[Data excerpts]

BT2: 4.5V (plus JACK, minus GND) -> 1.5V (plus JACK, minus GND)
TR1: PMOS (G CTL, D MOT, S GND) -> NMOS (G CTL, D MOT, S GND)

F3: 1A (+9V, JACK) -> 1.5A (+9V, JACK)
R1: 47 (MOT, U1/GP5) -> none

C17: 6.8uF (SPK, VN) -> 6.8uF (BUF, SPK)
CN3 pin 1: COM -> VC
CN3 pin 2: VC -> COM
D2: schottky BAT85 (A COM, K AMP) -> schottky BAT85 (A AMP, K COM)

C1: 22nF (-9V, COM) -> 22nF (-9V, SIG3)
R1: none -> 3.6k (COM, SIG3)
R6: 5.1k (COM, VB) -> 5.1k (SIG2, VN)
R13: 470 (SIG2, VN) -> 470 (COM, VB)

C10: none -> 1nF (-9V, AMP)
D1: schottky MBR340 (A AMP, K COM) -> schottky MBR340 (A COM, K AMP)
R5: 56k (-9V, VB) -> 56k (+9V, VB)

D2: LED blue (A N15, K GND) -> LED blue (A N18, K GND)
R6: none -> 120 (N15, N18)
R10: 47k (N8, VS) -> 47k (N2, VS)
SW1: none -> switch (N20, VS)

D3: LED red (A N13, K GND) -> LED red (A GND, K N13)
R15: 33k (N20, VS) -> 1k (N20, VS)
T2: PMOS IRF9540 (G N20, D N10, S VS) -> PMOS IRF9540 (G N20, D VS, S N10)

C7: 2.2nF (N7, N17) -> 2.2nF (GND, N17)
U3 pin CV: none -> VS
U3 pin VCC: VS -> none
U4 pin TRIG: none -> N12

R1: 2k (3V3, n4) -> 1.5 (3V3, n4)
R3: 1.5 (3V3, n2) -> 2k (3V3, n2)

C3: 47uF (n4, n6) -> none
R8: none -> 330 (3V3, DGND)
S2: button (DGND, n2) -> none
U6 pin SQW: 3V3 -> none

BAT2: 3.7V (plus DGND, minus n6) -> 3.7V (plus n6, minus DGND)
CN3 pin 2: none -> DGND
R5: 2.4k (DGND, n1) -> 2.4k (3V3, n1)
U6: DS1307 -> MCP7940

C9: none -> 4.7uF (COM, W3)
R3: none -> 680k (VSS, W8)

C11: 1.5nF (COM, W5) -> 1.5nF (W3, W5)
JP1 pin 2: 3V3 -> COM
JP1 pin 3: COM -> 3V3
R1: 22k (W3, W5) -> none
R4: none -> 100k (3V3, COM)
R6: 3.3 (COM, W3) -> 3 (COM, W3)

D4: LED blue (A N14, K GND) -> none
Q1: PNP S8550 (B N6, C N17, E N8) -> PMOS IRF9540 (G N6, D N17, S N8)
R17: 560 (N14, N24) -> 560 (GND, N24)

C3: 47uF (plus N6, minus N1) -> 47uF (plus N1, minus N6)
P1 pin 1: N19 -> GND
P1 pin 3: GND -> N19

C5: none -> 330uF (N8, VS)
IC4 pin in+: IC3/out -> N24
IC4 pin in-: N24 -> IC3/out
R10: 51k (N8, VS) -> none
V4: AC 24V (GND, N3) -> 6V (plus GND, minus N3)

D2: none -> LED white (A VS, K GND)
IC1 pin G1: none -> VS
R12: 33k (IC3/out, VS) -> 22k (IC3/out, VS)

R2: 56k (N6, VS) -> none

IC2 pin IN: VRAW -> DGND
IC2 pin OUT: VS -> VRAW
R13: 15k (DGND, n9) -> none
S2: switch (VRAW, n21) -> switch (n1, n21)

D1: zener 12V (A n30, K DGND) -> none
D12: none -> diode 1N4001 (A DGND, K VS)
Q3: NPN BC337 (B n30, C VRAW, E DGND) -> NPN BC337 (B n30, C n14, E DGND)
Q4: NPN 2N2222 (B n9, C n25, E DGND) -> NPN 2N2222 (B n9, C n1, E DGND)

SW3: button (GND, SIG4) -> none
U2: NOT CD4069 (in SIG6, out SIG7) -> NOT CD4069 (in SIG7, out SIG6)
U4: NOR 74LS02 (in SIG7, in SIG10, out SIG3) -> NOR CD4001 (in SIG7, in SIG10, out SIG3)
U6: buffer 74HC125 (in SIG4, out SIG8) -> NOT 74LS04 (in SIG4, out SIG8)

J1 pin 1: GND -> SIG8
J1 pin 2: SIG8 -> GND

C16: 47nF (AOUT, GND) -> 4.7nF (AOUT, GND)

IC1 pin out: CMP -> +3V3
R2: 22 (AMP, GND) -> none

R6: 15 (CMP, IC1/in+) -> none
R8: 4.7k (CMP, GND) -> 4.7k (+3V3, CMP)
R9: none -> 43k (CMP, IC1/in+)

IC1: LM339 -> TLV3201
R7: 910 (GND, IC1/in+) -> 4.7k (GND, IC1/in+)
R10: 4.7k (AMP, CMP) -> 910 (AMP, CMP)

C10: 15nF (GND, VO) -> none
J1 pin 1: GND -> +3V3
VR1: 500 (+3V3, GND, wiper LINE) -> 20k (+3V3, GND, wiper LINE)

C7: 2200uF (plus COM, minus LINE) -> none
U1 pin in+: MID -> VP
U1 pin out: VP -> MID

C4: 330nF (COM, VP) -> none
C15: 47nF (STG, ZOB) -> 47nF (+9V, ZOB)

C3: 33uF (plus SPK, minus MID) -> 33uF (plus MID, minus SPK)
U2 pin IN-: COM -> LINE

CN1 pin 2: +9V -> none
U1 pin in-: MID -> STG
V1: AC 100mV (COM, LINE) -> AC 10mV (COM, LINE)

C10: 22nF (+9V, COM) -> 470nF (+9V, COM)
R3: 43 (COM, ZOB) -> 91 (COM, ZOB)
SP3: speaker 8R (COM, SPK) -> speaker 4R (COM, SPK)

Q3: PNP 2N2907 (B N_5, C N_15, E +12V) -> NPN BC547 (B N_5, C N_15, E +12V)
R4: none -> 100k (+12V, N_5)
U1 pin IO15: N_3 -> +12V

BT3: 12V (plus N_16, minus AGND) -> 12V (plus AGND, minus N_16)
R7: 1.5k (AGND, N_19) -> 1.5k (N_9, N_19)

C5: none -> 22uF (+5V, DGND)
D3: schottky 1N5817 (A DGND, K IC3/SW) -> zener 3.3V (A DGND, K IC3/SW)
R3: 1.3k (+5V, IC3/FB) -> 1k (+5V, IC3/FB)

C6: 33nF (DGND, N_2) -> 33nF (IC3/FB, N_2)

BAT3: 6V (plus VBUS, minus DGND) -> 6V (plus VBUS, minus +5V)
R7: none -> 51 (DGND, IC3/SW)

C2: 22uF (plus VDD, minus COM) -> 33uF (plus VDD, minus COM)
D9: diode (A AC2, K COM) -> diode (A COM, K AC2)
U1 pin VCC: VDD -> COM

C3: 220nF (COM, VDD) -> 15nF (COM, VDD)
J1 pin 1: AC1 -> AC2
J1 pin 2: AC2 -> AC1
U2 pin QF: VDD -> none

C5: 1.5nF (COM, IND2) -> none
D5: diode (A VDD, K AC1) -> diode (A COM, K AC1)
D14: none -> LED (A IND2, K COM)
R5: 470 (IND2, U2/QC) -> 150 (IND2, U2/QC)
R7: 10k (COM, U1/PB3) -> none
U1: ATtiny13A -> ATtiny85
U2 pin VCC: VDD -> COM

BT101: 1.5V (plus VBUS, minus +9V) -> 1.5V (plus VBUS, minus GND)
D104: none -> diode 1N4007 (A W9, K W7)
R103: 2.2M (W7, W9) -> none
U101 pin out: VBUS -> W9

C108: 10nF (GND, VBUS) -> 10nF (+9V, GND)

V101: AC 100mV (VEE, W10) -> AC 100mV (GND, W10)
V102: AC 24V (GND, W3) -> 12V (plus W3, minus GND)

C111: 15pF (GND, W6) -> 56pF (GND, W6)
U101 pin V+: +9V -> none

[/Data excerpts]

#### Requirement:
Each line of the entries holding the string "schottky" should be found and copied.

#### Answer:
D2: schottky BAT85 (A COM, K AMP) -> schottky BAT85 (A AMP, K COM)
D1: schottky MBR340 (A AMP, K COM) -> schottky MBR340 (A COM, K AMP)
D3: schottky 1N5817 (A DGND, K IC3/SW) -> zener 3.3V (A DGND, K IC3/SW)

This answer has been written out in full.